--- TASK DATA Enclosed Below ---

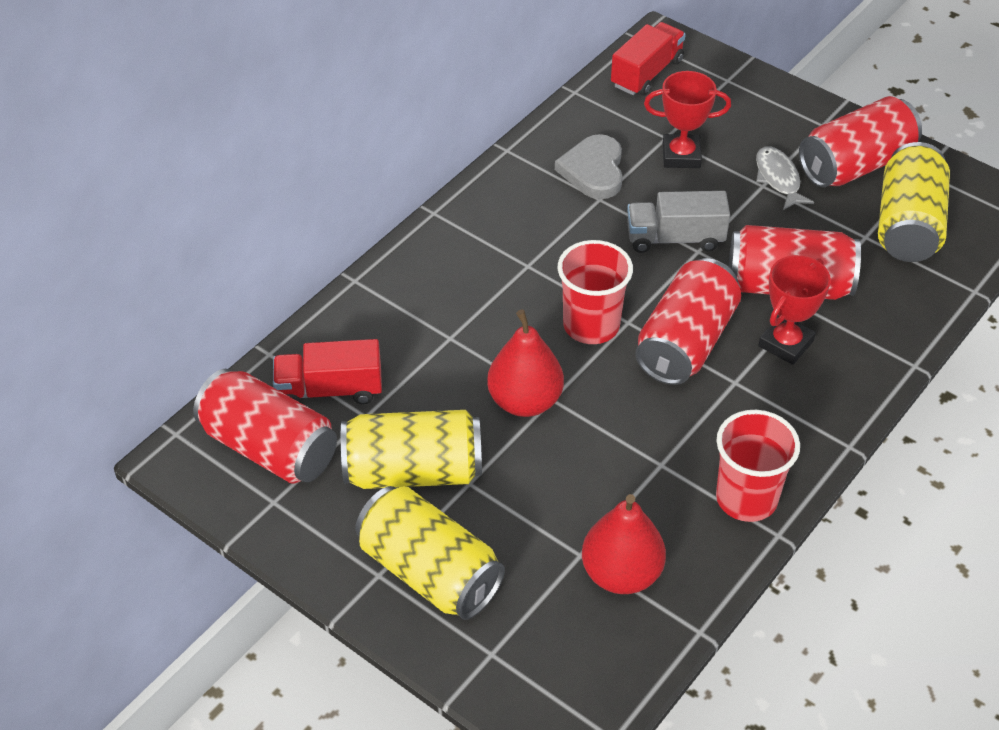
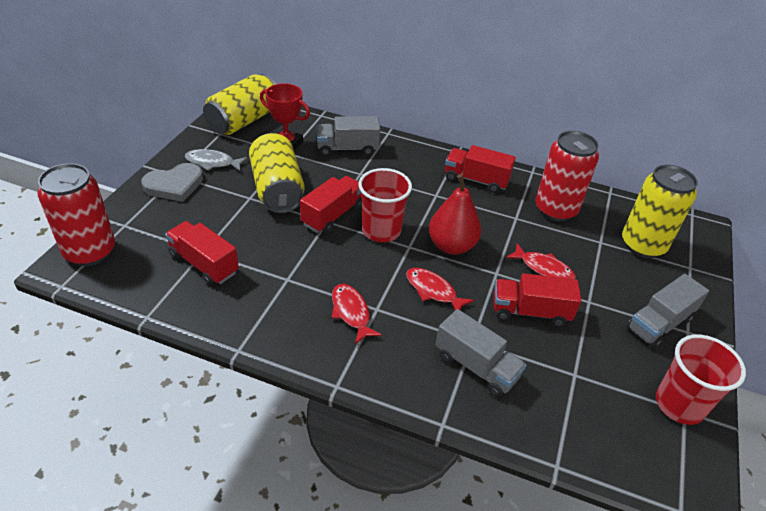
grey truck: 1 -> 3
red can: 4 -> 2
red fish: 0 -> 3
red pear: 2 -> 1
red trophy: 2 -> 1
red truck: 2 -> 4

--- End of Enclosed TASK DATA ---

GOAL OF THE EXERCISE — What's needed is an exact copy of every entry, minus the pictures.

REPLY —
grey truck: 1 -> 3
red can: 4 -> 2
red fish: 0 -> 3
red pear: 2 -> 1
red trophy: 2 -> 1
red truck: 2 -> 4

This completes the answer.